- Task details
In the entries that follow, find the line containing "SERVO2: MG996R -> SG90", then output exactly every line from the first through that one.

Records from a data collection
# # # #
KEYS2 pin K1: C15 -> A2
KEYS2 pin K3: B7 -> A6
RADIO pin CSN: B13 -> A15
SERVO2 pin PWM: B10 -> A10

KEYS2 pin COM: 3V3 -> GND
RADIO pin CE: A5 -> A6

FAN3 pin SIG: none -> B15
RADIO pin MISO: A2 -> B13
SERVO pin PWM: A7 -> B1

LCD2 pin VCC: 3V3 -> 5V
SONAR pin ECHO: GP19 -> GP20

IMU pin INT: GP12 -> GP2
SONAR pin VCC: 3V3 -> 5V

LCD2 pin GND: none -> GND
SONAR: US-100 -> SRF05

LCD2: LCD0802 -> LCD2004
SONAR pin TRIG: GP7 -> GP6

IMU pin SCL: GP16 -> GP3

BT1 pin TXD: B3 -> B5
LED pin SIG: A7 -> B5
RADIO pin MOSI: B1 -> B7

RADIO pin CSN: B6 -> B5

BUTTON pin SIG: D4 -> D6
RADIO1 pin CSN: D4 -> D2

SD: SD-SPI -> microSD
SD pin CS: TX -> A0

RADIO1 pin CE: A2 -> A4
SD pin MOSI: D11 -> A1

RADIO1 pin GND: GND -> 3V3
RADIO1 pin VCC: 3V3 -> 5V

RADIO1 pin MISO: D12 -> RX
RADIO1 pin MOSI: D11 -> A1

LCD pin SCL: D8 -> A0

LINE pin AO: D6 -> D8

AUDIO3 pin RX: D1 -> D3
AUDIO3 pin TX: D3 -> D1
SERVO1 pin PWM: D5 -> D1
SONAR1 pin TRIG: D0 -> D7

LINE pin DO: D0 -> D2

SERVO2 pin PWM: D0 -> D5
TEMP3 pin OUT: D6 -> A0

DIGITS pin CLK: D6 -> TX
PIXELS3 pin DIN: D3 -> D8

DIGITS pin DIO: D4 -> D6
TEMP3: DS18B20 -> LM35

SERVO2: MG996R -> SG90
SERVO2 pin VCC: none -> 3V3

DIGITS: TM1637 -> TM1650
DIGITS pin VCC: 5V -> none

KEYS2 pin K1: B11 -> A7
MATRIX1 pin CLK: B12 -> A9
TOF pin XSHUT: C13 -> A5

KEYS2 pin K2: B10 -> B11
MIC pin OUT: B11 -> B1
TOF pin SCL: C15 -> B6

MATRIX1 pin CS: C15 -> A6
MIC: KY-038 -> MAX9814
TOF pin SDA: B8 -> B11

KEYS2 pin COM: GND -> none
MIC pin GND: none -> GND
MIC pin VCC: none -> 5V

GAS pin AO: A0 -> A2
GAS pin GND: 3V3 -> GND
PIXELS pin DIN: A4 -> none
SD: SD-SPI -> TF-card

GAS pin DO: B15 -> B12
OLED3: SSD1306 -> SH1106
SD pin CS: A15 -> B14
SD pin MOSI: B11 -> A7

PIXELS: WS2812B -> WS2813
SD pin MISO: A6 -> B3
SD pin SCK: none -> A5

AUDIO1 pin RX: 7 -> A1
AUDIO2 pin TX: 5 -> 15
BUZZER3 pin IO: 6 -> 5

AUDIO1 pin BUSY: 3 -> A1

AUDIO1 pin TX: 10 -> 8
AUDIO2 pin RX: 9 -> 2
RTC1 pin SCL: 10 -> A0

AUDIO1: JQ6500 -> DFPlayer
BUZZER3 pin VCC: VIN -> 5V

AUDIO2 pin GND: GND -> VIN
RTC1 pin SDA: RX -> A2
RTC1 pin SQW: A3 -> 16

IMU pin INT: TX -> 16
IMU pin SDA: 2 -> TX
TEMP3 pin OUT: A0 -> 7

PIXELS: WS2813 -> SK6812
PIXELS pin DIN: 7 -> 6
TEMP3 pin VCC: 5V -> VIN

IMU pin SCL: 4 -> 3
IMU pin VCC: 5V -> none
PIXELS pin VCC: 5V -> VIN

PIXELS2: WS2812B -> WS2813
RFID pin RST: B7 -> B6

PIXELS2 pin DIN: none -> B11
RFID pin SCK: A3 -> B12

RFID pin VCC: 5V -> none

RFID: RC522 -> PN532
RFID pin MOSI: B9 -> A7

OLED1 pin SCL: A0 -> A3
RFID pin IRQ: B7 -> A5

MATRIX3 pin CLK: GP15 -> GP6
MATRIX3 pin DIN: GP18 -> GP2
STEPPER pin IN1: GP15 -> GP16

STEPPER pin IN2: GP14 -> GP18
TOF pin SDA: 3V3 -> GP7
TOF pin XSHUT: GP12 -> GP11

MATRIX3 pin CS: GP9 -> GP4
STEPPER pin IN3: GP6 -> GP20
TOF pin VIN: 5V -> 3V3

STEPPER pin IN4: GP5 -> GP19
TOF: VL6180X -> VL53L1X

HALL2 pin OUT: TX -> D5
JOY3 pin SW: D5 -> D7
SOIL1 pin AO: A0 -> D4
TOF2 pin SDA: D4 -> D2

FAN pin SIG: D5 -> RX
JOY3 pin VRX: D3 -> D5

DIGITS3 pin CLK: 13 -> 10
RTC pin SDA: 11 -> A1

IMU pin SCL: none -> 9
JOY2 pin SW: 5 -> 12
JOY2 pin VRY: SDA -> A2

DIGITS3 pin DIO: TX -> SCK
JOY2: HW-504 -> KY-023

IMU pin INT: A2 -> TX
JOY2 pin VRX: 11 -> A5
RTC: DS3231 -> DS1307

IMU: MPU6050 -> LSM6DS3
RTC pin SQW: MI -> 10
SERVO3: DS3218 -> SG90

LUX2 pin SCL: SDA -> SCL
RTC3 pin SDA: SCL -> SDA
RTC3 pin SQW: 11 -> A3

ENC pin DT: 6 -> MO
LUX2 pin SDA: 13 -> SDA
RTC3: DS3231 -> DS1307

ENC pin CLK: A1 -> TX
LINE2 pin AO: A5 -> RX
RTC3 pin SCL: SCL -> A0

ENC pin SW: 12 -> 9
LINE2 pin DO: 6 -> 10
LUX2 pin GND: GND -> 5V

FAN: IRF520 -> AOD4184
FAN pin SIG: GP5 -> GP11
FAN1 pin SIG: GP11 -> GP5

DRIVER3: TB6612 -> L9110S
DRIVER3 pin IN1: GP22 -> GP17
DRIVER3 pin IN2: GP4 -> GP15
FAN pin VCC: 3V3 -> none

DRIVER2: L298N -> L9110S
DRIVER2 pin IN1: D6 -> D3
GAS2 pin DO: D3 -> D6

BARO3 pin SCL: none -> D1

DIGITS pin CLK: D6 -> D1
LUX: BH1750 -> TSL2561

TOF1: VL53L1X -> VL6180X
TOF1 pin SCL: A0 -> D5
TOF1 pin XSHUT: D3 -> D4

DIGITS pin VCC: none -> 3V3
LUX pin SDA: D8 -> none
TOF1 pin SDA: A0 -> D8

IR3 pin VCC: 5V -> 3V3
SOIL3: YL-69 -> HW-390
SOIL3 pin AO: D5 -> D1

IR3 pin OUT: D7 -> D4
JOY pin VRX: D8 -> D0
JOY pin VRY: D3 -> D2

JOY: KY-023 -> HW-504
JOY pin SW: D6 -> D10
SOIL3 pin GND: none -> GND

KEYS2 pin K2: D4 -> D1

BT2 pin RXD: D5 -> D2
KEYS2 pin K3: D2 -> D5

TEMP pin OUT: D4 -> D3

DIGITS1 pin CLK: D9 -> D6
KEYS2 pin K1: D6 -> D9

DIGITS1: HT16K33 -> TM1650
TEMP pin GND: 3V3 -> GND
# # # #
- Solved exercise
KEYS2 pin K1: C15 -> A2
KEYS2 pin K3: B7 -> A6
RADIO pin CSN: B13 -> A15
SERVO2 pin PWM: B10 -> A10

KEYS2 pin COM: 3V3 -> GND
RADIO pin CE: A5 -> A6

FAN3 pin SIG: none -> B15
RADIO pin MISO: A2 -> B13
SERVO pin PWM: A7 -> B1

LCD2 pin VCC: 3V3 -> 5V
SONAR pin ECHO: GP19 -> GP20

IMU pin INT: GP12 -> GP2
SONAR pin VCC: 3V3 -> 5V

LCD2 pin GND: none -> GND
SONAR: US-100 -> SRF05

LCD2: LCD0802 -> LCD2004
SONAR pin TRIG: GP7 -> GP6

IMU pin SCL: GP16 -> GP3

BT1 pin TXD: B3 -> B5
LED pin SIG: A7 -> B5
RADIO pin MOSI: B1 -> B7

RADIO pin CSN: B6 -> B5

BUTTON pin SIG: D4 -> D6
RADIO1 pin CSN: D4 -> D2

SD: SD-SPI -> microSD
SD pin CS: TX -> A0

RADIO1 pin CE: A2 -> A4
SD pin MOSI: D11 -> A1

RADIO1 pin GND: GND -> 3V3
RADIO1 pin VCC: 3V3 -> 5V

RADIO1 pin MISO: D12 -> RX
RADIO1 pin MOSI: D11 -> A1

LCD pin SCL: D8 -> A0

LINE pin AO: D6 -> D8

AUDIO3 pin RX: D1 -> D3
AUDIO3 pin TX: D3 -> D1
SERVO1 pin PWM: D5 -> D1
SONAR1 pin TRIG: D0 -> D7

LINE pin DO: D0 -> D2

SERVO2 pin PWM: D0 -> D5
TEMP3 pin OUT: D6 -> A0

DIGITS pin CLK: D6 -> TX
PIXELS3 pin DIN: D3 -> D8

DIGITS pin DIO: D4 -> D6
TEMP3: DS18B20 -> LM35

SERVO2: MG996R -> SG90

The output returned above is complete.